§ TASK ITEM
Convert the data below into a JSON list of strings with one string per line, omitting blank lines.

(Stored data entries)
▼

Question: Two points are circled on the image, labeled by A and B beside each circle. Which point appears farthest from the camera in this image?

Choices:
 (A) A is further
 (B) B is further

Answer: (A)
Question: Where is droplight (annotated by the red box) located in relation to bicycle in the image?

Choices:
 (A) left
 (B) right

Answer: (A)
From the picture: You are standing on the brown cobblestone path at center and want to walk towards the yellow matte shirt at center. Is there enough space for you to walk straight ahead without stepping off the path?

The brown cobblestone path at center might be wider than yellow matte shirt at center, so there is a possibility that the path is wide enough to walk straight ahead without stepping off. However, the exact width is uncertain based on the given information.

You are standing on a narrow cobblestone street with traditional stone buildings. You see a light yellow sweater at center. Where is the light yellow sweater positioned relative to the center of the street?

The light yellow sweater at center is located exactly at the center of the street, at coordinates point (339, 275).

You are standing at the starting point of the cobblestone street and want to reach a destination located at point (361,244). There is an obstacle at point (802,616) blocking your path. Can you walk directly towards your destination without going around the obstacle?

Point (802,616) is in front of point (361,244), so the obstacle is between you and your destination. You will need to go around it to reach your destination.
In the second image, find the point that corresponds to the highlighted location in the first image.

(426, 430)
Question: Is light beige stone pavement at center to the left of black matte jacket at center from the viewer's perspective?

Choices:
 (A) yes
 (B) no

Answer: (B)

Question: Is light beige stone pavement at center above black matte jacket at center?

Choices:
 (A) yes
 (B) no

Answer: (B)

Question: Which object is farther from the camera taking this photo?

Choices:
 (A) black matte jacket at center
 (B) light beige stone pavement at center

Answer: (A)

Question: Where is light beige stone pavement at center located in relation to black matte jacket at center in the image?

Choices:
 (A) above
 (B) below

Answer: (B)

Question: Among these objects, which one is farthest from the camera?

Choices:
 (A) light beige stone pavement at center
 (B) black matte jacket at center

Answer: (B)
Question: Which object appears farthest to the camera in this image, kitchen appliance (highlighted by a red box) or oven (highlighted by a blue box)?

▲

§ RESPONSE TO THE TASK
[
  "Question: Two points are circled on the image, labeled by A and B beside each circle. Which point appears farthest from the camera in this image?",
  "Choices:",
  " (A) A is further",
  " (B) B is further",
  "Answer: (A)",
  "Question: Where is droplight (annotated by the red box) located in relation to bicycle in the image?",
  "Choices:",
  " (A) left",
  " (B) right",
  "Answer: (A)",
  "From the picture: You are standing on the brown cobblestone path at center and want to walk towards the yellow matte shirt at center. Is there enough space for you to walk straight ahead without stepping off the path?",
  "The brown cobblestone path at center might be wider than yellow matte shirt at center, so there is a possibility that the path is wide enough to walk straight ahead without stepping off. However, the exact width is uncertain based on the given information.",
  "You are standing on a narrow cobblestone street with traditional stone buildings. You see a light yellow sweater at center. Where is the light yellow sweater positioned relative to the center of the street?",
  "The light yellow sweater at center is located exactly at the center of the street, at coordinates point (339, 275).",
  "You are standing at the starting point of the cobblestone street and want to reach a destination located at point (361,244). There is an obstacle at point (802,616) blocking your path. Can you walk directly towards your destination without going around the obstacle?",
  "Point (802,616) is in front of point (361,244), so the obstacle is between you and your destination. You will need to go around it to reach your destination.",
  "In the second image, find the point that corresponds to the highlighted location in the first image.",
  "(426, 430)",
  "Question: Is light beige stone pavement at center to the left of black matte jacket at center from the viewer's perspective?",
  "Choices:",
  " (A) yes",
  " (B) no",
  "Answer: (B)",
  "Question: Is light beige stone pavement at center above black matte jacket at center?",
  "Choices:",
  " (A) yes",
  " (B) no",
  "Answer: (B)",
  "Question: Which object is farther from the camera taking this photo?",
  "Choices:",
  " (A) black matte jacket at center",
  " (B) light beige stone pavement at center",
  "Answer: (A)",
  "Question: Where is light beige stone pavement at center located in relation to black matte jacket at center in the image?",
  "Choices:",
  " (A) above",
  " (B) below",
  "Answer: (B)",
  "Question: Among these objects, which one is farthest from the camera?",
  "Choices:",
  " (A) light beige stone pavement at center",
  " (B) black matte jacket at center",
  "Answer: (B)",
  "Question: Which object appears farthest to the camera in this image, kitchen appliance (highlighted by a red box) or oven (highlighted by a blue box)?"
]